Requirement: Where a line of the material includes the string "headphones", copy that line.
= = = =
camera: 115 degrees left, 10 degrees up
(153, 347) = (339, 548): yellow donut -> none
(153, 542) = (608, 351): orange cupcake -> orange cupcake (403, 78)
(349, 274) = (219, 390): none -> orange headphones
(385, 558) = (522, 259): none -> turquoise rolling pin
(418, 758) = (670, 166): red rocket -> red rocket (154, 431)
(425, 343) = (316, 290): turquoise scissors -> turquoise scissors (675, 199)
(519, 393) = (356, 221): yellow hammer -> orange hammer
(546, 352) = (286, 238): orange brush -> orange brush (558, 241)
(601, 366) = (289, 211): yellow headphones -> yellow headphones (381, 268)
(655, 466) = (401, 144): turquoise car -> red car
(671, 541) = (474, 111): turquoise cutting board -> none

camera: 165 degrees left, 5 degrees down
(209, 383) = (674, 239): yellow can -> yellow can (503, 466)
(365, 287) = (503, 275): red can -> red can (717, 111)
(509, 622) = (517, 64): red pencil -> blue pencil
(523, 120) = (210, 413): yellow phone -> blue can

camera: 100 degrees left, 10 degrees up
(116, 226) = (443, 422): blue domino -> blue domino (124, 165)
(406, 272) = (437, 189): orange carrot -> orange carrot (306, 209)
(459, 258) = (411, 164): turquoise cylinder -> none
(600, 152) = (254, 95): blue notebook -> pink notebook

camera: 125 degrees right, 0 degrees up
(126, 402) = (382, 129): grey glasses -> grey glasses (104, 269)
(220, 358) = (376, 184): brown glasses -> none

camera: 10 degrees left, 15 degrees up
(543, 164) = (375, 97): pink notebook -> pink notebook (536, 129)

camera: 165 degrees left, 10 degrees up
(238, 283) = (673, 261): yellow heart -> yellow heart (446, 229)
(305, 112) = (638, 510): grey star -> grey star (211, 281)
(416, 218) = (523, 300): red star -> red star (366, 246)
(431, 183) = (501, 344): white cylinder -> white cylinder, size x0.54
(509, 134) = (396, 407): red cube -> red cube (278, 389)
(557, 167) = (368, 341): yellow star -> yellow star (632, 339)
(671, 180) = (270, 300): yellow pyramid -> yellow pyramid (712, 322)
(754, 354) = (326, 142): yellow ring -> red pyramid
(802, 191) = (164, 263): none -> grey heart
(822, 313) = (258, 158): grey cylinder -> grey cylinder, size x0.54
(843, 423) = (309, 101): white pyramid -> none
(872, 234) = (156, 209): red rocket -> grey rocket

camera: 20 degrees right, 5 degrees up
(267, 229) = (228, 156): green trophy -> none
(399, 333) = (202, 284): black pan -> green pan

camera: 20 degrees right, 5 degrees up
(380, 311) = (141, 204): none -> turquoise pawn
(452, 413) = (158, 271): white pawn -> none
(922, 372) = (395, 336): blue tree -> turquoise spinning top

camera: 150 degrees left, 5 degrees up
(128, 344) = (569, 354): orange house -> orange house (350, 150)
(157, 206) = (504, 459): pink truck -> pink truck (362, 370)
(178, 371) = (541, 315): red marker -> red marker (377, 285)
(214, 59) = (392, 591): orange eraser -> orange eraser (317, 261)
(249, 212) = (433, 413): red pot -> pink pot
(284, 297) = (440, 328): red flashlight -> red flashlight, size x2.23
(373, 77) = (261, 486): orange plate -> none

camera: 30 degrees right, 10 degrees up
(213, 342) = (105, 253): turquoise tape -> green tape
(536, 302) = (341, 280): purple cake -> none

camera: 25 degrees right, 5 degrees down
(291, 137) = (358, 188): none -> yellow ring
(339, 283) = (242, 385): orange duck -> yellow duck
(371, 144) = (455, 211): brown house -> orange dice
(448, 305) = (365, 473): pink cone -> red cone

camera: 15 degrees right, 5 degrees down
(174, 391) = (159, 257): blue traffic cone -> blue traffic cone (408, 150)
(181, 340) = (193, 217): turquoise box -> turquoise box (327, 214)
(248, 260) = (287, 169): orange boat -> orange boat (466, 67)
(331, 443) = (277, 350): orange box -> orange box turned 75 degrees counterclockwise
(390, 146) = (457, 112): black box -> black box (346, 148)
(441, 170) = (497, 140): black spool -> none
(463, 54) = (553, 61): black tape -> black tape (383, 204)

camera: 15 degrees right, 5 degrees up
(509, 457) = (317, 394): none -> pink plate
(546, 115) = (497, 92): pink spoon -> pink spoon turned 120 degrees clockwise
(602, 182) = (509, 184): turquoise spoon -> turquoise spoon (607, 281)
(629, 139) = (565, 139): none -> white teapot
= = = =
Finished exercise:
(349, 274) = (219, 390): none -> orange headphones
(601, 366) = (289, 211): yellow headphones -> yellow headphones (381, 268)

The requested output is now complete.